→ **INFORMATION**
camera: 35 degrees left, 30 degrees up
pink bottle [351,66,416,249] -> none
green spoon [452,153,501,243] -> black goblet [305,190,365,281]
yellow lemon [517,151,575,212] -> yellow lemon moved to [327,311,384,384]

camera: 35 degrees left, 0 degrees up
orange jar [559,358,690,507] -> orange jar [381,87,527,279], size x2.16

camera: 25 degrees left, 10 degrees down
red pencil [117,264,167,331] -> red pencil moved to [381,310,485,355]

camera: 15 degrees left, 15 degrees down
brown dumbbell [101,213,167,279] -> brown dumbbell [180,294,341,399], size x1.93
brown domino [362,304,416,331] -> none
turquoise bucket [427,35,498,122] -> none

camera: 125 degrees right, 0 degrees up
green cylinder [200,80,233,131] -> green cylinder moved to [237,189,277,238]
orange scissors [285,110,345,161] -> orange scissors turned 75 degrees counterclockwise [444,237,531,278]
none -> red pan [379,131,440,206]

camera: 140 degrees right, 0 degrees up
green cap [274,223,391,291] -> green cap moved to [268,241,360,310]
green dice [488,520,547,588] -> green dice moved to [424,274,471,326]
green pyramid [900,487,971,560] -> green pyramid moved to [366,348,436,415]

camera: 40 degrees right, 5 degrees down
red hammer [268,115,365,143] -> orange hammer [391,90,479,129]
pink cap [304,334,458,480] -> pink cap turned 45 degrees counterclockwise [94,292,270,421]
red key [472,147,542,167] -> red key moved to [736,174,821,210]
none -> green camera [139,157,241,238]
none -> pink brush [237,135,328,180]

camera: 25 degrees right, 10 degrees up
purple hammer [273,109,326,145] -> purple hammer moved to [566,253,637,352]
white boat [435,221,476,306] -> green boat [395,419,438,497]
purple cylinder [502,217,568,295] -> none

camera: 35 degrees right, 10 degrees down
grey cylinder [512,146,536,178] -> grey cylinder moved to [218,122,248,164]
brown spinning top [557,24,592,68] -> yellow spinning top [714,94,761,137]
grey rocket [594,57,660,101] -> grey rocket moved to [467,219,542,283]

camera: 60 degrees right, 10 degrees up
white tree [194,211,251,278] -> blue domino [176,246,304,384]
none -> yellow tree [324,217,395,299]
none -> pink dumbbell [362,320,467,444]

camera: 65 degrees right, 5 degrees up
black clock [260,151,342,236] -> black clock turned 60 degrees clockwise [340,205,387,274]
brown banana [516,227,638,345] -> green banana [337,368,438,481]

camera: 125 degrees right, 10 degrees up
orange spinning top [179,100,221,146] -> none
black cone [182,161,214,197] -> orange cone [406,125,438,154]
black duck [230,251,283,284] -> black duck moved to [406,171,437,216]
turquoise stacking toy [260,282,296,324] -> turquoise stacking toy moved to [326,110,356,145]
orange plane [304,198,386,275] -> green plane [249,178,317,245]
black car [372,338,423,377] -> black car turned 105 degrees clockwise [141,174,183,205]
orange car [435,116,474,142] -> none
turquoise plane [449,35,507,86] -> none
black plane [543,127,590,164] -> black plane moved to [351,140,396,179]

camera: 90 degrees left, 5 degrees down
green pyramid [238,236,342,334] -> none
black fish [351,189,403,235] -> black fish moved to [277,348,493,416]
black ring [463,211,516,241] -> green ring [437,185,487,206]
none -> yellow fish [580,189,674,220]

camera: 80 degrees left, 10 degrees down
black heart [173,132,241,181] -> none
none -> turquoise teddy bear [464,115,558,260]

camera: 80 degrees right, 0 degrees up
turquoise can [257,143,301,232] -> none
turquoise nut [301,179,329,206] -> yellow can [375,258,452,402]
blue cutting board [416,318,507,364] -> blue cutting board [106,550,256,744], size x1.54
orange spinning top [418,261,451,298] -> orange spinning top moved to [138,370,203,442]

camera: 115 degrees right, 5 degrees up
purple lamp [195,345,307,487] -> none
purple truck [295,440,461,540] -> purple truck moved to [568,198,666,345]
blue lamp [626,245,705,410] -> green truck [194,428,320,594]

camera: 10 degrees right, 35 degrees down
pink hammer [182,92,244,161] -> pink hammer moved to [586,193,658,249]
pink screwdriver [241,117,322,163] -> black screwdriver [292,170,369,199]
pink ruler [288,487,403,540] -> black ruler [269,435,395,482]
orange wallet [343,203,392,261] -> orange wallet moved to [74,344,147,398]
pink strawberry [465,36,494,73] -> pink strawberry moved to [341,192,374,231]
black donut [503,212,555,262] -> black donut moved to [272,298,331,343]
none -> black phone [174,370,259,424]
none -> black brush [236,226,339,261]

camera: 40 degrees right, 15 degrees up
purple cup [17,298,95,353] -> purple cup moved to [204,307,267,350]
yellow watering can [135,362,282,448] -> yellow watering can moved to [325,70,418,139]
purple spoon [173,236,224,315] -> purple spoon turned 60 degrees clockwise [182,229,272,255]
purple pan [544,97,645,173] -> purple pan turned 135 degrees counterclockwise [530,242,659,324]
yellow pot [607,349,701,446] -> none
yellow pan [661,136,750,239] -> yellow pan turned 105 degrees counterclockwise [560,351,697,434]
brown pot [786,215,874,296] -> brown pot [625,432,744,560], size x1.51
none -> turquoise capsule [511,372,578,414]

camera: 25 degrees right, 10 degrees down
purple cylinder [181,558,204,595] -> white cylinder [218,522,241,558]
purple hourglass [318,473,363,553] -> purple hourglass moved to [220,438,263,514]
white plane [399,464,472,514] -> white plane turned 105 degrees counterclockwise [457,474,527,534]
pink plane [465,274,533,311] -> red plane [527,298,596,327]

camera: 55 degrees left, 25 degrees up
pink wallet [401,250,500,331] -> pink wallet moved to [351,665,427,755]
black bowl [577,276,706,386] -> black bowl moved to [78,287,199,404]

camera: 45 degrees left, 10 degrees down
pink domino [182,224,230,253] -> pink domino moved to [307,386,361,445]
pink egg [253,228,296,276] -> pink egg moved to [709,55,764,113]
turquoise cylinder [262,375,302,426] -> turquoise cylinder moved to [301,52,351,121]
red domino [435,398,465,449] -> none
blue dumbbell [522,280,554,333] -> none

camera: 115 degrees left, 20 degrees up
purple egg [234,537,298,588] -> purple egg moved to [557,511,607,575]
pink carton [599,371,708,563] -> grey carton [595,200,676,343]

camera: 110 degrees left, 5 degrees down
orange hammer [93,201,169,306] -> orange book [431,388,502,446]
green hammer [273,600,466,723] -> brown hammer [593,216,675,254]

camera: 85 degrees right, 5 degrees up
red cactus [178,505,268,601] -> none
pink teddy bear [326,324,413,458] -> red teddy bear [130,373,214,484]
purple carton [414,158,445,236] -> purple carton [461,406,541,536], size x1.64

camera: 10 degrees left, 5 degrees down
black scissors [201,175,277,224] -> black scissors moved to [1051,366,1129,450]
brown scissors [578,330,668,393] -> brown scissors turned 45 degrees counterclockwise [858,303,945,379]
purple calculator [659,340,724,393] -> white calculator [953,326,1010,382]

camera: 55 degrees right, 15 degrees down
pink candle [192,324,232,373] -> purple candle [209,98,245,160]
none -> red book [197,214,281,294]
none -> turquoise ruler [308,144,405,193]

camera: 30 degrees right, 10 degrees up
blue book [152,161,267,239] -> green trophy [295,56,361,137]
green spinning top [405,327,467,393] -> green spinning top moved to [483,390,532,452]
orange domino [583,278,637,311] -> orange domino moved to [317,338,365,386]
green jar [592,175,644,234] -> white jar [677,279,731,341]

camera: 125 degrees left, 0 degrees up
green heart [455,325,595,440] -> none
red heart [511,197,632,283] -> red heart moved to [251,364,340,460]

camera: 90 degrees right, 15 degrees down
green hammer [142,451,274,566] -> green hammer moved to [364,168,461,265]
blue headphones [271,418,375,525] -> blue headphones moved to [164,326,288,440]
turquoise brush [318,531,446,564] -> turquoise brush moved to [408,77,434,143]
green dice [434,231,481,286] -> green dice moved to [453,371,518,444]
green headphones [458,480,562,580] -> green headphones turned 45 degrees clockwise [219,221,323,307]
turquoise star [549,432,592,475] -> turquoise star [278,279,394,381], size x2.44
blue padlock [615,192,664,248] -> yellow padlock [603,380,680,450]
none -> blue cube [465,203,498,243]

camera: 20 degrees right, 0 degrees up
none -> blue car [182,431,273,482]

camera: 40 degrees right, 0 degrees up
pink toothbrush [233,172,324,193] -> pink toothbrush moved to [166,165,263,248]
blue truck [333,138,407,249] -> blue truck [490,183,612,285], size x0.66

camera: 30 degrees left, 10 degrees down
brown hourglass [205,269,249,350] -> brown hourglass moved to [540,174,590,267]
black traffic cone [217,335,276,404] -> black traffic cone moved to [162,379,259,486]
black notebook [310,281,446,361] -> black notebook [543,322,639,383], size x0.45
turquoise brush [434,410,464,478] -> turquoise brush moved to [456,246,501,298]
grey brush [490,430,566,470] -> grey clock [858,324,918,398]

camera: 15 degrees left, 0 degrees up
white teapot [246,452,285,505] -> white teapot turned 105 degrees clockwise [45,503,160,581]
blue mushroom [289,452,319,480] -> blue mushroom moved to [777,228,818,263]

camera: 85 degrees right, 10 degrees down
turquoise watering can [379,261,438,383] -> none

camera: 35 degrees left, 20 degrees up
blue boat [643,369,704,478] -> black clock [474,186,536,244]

→ **TASK TO CARRY OUT**
Once the line with "none -> turquoise ruler [308,144,405,193]" is found in the records above, print exactly that line and every line after it through the line with "camera: 40 degrees right, 0 degrees up".

→ **EXERCISE SOLUTION**
none -> turquoise ruler [308,144,405,193]

camera: 30 degrees right, 10 degrees up
blue book [152,161,267,239] -> green trophy [295,56,361,137]
green spinning top [405,327,467,393] -> green spinning top moved to [483,390,532,452]
orange domino [583,278,637,311] -> orange domino moved to [317,338,365,386]
green jar [592,175,644,234] -> white jar [677,279,731,341]

camera: 125 degrees left, 0 degrees up
green heart [455,325,595,440] -> none
red heart [511,197,632,283] -> red heart moved to [251,364,340,460]

camera: 90 degrees right, 15 degrees down
green hammer [142,451,274,566] -> green hammer moved to [364,168,461,265]
blue headphones [271,418,375,525] -> blue headphones moved to [164,326,288,440]
turquoise brush [318,531,446,564] -> turquoise brush moved to [408,77,434,143]
green dice [434,231,481,286] -> green dice moved to [453,371,518,444]
green headphones [458,480,562,580] -> green headphones turned 45 degrees clockwise [219,221,323,307]
turquoise star [549,432,592,475] -> turquoise star [278,279,394,381], size x2.44
blue padlock [615,192,664,248] -> yellow padlock [603,380,680,450]
none -> blue cube [465,203,498,243]

camera: 20 degrees right, 0 degrees up
none -> blue car [182,431,273,482]

camera: 40 degrees right, 0 degrees up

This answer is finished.